> ASSIGNMENT
Report the number of lines holding "AGND" in the material below, and nothing more.

· · ·

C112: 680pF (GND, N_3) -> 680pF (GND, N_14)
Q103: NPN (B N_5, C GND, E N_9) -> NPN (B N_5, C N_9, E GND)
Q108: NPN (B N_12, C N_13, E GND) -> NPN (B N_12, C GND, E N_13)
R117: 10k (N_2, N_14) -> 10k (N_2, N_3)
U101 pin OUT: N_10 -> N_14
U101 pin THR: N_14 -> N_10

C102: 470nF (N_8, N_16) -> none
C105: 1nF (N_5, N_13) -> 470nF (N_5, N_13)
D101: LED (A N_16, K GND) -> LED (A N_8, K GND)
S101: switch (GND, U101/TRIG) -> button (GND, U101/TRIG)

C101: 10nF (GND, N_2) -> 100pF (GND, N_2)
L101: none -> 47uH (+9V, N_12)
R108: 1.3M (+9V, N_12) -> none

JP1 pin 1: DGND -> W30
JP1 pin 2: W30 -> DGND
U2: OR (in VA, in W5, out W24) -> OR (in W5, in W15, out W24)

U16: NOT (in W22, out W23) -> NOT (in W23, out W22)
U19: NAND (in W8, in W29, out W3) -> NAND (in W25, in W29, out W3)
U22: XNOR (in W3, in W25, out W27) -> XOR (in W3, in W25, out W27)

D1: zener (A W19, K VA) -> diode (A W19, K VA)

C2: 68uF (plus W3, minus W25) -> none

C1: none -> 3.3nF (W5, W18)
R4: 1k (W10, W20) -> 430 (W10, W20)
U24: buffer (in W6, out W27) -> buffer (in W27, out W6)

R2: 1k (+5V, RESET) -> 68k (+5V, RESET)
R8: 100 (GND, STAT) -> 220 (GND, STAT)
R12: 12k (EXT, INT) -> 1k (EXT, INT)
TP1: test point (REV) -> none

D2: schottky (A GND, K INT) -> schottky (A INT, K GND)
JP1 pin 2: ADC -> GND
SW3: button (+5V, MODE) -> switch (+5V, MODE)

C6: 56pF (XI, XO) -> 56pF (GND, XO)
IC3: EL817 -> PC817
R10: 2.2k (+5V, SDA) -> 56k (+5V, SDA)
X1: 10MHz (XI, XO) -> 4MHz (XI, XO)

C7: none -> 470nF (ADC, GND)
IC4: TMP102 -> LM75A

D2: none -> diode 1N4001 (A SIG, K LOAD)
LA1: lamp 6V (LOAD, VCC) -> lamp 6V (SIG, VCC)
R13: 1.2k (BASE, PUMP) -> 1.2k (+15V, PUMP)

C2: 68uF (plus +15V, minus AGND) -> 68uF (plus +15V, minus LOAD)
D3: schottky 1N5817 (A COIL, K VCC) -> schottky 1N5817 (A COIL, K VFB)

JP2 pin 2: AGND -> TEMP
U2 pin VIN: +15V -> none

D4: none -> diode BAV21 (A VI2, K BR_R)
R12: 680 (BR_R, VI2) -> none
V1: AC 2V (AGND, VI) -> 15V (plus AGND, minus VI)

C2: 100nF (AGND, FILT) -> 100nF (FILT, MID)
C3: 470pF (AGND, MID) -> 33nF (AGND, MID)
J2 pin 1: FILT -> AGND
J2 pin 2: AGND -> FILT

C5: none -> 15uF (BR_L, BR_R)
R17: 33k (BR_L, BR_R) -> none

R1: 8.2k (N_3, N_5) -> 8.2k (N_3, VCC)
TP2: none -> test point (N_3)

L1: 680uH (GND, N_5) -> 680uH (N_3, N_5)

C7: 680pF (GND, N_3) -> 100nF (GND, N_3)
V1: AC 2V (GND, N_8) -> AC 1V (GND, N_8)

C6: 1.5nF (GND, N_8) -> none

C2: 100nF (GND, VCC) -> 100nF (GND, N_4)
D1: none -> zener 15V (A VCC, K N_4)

· · ·

> SOLUTION
7